■ **Records shown**:
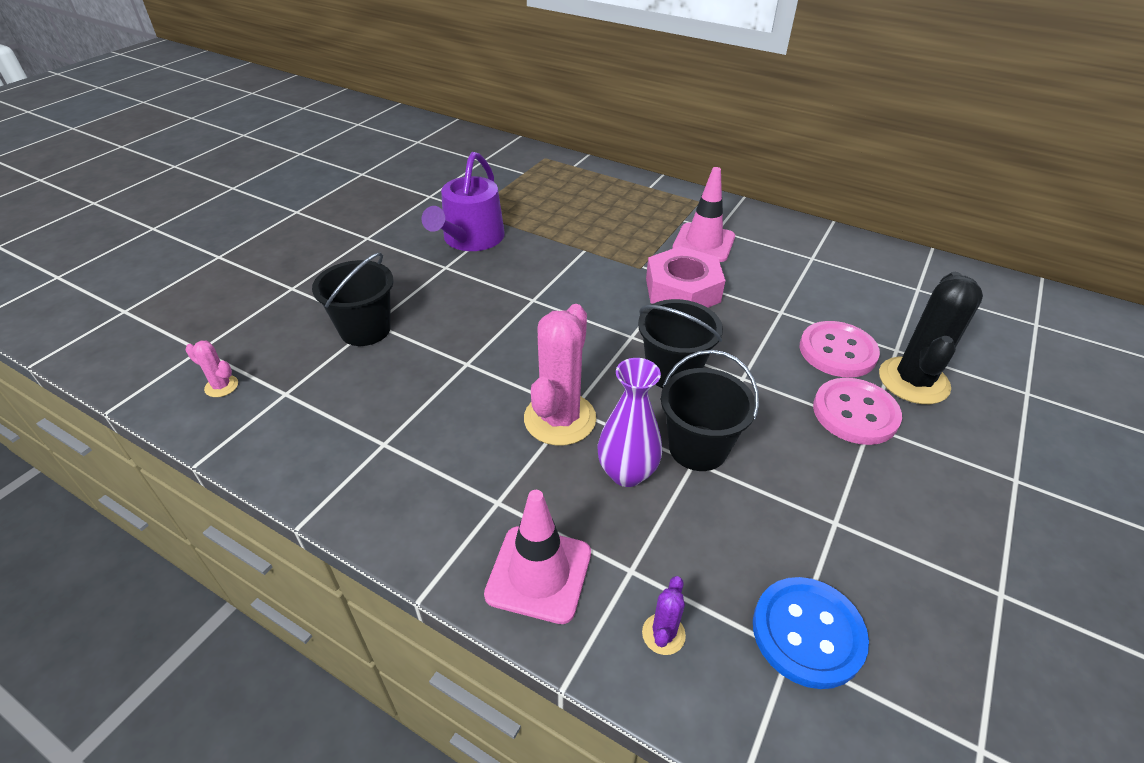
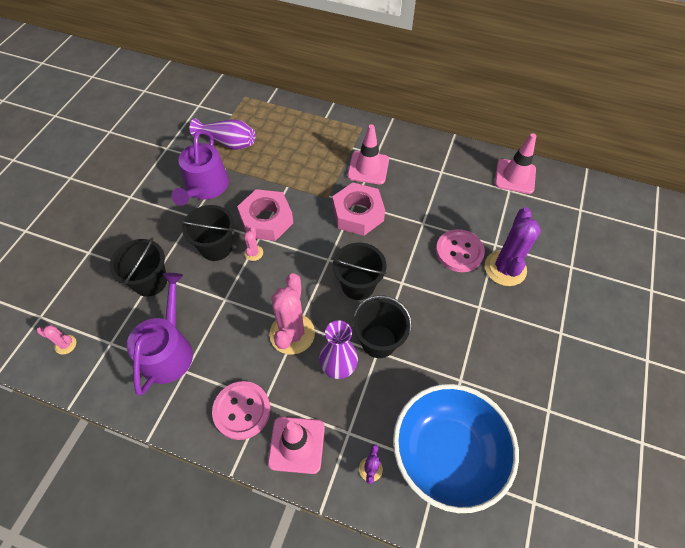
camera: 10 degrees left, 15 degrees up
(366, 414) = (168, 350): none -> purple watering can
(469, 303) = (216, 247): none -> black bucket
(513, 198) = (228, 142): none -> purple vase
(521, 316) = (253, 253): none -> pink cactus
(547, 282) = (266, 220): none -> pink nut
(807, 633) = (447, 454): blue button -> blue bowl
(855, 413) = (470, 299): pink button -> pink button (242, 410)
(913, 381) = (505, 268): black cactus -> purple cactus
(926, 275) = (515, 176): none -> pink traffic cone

■ **Task prompt**: Word for word, repeat the data above with the pictures left out.

■ **Response for this exercise**:
camera: 10 degrees left, 15 degrees up
(366, 414) = (168, 350): none -> purple watering can
(469, 303) = (216, 247): none -> black bucket
(513, 198) = (228, 142): none -> purple vase
(521, 316) = (253, 253): none -> pink cactus
(547, 282) = (266, 220): none -> pink nut
(807, 633) = (447, 454): blue button -> blue bowl
(855, 413) = (470, 299): pink button -> pink button (242, 410)
(913, 381) = (505, 268): black cactus -> purple cactus
(926, 275) = (515, 176): none -> pink traffic cone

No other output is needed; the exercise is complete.